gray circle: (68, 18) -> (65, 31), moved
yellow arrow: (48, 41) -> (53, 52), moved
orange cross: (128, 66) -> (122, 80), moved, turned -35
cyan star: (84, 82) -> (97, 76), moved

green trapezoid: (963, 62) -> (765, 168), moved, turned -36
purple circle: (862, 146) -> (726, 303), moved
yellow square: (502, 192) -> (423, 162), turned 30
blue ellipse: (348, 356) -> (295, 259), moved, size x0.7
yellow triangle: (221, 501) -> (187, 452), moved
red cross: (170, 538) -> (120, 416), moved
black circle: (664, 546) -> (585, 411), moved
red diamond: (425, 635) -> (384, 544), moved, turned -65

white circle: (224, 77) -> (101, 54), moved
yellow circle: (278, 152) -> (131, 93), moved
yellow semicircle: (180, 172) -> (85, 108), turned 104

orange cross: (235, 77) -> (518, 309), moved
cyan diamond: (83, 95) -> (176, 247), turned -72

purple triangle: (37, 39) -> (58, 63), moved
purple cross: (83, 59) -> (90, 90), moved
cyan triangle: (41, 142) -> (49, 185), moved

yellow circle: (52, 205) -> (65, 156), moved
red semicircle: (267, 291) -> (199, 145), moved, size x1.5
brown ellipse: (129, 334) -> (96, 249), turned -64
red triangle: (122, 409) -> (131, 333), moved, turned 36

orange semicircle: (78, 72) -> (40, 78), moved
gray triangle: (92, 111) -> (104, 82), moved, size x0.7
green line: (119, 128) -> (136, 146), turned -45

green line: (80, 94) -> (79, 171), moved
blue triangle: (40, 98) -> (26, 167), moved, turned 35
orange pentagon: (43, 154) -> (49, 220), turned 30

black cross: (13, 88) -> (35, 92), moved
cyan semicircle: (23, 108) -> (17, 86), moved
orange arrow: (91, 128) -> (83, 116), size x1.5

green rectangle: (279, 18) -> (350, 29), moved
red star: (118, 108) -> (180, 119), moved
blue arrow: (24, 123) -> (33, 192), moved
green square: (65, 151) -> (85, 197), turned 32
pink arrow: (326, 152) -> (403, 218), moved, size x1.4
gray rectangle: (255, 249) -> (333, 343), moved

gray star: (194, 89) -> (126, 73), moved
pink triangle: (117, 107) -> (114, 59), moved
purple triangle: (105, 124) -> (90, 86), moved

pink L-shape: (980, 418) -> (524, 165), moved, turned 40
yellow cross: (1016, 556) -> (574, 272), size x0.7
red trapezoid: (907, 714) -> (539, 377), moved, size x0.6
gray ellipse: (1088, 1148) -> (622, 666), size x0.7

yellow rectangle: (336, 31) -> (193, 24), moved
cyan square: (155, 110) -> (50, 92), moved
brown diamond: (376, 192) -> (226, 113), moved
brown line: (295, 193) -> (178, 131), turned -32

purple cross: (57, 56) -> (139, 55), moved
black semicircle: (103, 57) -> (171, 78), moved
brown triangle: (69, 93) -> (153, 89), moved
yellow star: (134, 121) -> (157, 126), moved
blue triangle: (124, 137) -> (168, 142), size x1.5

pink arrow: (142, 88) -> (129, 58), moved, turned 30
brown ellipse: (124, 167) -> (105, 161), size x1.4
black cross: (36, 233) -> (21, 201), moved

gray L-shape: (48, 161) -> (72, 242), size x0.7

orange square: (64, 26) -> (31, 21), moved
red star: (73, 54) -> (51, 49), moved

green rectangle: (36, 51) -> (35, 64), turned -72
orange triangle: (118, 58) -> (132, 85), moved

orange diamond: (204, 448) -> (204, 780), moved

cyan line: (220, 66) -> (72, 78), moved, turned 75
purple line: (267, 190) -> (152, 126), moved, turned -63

═══

Your answer should be the lines above from the one containing "gray triangle: (92, 111)" through the one containing "cyan square: (155, 110) -> (50, 92), moved", copied exactly and with both ends kept.

gray triangle: (92, 111) -> (104, 82), moved, size x0.7
green line: (119, 128) -> (136, 146), turned -45

green line: (80, 94) -> (79, 171), moved
blue triangle: (40, 98) -> (26, 167), moved, turned 35
orange pentagon: (43, 154) -> (49, 220), turned 30

black cross: (13, 88) -> (35, 92), moved
cyan semicircle: (23, 108) -> (17, 86), moved
orange arrow: (91, 128) -> (83, 116), size x1.5

green rectangle: (279, 18) -> (350, 29), moved
red star: (118, 108) -> (180, 119), moved
blue arrow: (24, 123) -> (33, 192), moved
green square: (65, 151) -> (85, 197), turned 32
pink arrow: (326, 152) -> (403, 218), moved, size x1.4
gray rectangle: (255, 249) -> (333, 343), moved

gray star: (194, 89) -> (126, 73), moved
pink triangle: (117, 107) -> (114, 59), moved
purple triangle: (105, 124) -> (90, 86), moved

pink L-shape: (980, 418) -> (524, 165), moved, turned 40
yellow cross: (1016, 556) -> (574, 272), size x0.7
red trapezoid: (907, 714) -> (539, 377), moved, size x0.6
gray ellipse: (1088, 1148) -> (622, 666), size x0.7

yellow rectangle: (336, 31) -> (193, 24), moved
cyan square: (155, 110) -> (50, 92), moved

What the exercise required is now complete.